#### Items from a data source
»»

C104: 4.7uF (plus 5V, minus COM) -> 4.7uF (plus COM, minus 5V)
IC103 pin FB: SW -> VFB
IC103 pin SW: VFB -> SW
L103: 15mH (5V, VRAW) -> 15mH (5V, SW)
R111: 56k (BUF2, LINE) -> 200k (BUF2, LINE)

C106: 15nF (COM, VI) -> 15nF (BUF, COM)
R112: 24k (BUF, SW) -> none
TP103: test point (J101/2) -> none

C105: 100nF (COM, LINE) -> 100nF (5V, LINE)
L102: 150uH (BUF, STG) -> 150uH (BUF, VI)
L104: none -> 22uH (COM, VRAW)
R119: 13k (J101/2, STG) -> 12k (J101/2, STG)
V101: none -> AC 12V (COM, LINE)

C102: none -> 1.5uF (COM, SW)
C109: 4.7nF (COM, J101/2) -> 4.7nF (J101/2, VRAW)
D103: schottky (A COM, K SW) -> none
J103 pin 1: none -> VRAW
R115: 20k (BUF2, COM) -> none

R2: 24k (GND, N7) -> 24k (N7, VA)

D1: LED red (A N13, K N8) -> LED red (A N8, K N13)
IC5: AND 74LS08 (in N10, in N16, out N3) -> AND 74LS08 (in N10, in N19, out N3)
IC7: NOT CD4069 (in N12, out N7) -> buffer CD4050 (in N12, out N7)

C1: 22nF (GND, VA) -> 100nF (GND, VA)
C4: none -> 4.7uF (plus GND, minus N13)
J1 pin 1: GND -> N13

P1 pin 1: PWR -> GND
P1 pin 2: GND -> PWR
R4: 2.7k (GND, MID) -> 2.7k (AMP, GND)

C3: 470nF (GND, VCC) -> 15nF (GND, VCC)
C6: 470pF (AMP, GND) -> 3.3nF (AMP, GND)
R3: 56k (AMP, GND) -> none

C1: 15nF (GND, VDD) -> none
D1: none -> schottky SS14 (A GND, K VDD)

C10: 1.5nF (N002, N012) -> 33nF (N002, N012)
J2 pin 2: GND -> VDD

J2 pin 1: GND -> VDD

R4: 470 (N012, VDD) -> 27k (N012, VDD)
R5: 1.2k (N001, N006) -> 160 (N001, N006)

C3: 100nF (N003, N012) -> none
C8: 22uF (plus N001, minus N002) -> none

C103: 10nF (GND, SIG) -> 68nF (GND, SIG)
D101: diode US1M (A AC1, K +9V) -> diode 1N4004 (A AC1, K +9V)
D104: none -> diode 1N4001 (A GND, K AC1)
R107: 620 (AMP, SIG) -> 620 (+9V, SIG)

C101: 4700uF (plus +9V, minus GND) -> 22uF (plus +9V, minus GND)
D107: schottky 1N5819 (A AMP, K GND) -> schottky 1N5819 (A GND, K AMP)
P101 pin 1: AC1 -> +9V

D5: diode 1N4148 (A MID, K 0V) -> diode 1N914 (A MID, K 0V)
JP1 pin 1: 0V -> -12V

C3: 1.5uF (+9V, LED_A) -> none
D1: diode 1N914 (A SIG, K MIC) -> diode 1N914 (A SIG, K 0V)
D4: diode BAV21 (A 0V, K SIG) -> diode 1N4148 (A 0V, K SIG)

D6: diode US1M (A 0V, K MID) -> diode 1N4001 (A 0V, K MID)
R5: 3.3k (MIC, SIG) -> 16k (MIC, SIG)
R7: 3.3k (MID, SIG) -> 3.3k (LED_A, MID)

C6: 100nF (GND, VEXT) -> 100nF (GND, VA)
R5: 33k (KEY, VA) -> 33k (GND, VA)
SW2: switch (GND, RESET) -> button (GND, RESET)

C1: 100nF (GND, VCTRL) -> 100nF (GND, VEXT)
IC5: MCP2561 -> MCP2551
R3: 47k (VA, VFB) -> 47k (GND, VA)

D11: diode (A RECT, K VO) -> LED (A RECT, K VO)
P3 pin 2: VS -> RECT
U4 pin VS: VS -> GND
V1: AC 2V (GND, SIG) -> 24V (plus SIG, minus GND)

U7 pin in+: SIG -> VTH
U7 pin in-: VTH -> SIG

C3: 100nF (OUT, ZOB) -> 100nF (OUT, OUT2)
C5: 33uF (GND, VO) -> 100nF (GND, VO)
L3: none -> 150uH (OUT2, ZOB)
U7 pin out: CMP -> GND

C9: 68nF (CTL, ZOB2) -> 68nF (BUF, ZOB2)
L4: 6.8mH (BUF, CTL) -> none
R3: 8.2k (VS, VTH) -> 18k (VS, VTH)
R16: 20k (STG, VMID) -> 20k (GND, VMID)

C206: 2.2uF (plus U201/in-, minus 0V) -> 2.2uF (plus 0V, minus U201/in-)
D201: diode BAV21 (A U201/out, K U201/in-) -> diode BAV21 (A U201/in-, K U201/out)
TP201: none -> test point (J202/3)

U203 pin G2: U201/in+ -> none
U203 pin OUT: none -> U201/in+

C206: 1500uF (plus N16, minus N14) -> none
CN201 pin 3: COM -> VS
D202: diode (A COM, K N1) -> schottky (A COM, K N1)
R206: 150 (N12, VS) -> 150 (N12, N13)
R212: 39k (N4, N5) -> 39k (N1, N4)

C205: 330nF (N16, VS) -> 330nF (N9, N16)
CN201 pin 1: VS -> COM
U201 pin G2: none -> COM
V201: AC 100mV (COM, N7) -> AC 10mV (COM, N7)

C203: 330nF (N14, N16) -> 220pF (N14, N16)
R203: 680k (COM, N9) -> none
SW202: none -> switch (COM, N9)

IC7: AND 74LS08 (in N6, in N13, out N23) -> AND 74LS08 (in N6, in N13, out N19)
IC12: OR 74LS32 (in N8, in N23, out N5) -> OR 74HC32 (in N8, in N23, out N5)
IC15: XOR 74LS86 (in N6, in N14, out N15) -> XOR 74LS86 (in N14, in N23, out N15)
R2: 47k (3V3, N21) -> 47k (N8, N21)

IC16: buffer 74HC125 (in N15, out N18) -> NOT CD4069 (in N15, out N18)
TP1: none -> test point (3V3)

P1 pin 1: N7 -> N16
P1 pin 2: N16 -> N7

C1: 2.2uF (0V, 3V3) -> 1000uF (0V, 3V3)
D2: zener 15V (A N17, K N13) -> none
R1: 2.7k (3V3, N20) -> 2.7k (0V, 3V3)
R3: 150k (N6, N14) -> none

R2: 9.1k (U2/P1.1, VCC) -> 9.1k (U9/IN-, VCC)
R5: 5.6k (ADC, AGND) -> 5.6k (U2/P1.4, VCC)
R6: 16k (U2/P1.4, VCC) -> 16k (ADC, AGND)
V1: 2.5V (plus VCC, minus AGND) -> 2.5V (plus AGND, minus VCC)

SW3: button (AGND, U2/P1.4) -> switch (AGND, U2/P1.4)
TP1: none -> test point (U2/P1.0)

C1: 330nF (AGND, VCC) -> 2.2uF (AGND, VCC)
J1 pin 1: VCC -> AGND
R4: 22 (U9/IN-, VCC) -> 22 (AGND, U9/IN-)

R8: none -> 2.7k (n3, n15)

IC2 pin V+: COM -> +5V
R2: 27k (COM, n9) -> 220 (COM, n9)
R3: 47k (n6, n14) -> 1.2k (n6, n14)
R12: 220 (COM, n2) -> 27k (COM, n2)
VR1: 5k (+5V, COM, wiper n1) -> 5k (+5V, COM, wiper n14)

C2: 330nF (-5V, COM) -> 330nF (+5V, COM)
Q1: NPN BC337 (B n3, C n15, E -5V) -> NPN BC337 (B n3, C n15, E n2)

««

#### Task to carry out
Above are some records; copy exactly the lines from the one with "C1: 22nF (GND, VA) -> 100nF (GND, VA)" through the one with "U7 pin in-: VTH -> SIG", both included, and no others.

#### Answer to this exercise
C1: 22nF (GND, VA) -> 100nF (GND, VA)
C4: none -> 4.7uF (plus GND, minus N13)
J1 pin 1: GND -> N13

P1 pin 1: PWR -> GND
P1 pin 2: GND -> PWR
R4: 2.7k (GND, MID) -> 2.7k (AMP, GND)

C3: 470nF (GND, VCC) -> 15nF (GND, VCC)
C6: 470pF (AMP, GND) -> 3.3nF (AMP, GND)
R3: 56k (AMP, GND) -> none

C1: 15nF (GND, VDD) -> none
D1: none -> schottky SS14 (A GND, K VDD)

C10: 1.5nF (N002, N012) -> 33nF (N002, N012)
J2 pin 2: GND -> VDD

J2 pin 1: GND -> VDD

R4: 470 (N012, VDD) -> 27k (N012, VDD)
R5: 1.2k (N001, N006) -> 160 (N001, N006)

C3: 100nF (N003, N012) -> none
C8: 22uF (plus N001, minus N002) -> none

C103: 10nF (GND, SIG) -> 68nF (GND, SIG)
D101: diode US1M (A AC1, K +9V) -> diode 1N4004 (A AC1, K +9V)
D104: none -> diode 1N4001 (A GND, K AC1)
R107: 620 (AMP, SIG) -> 620 (+9V, SIG)

C101: 4700uF (plus +9V, minus GND) -> 22uF (plus +9V, minus GND)
D107: schottky 1N5819 (A AMP, K GND) -> schottky 1N5819 (A GND, K AMP)
P101 pin 1: AC1 -> +9V

D5: diode 1N4148 (A MID, K 0V) -> diode 1N914 (A MID, K 0V)
JP1 pin 1: 0V -> -12V

C3: 1.5uF (+9V, LED_A) -> none
D1: diode 1N914 (A SIG, K MIC) -> diode 1N914 (A SIG, K 0V)
D4: diode BAV21 (A 0V, K SIG) -> diode 1N4148 (A 0V, K SIG)

D6: diode US1M (A 0V, K MID) -> diode 1N4001 (A 0V, K MID)
R5: 3.3k (MIC, SIG) -> 16k (MIC, SIG)
R7: 3.3k (MID, SIG) -> 3.3k (LED_A, MID)

C6: 100nF (GND, VEXT) -> 100nF (GND, VA)
R5: 33k (KEY, VA) -> 33k (GND, VA)
SW2: switch (GND, RESET) -> button (GND, RESET)

C1: 100nF (GND, VCTRL) -> 100nF (GND, VEXT)
IC5: MCP2561 -> MCP2551
R3: 47k (VA, VFB) -> 47k (GND, VA)

D11: diode (A RECT, K VO) -> LED (A RECT, K VO)
P3 pin 2: VS -> RECT
U4 pin VS: VS -> GND
V1: AC 2V (GND, SIG) -> 24V (plus SIG, minus GND)

U7 pin in+: SIG -> VTH
U7 pin in-: VTH -> SIG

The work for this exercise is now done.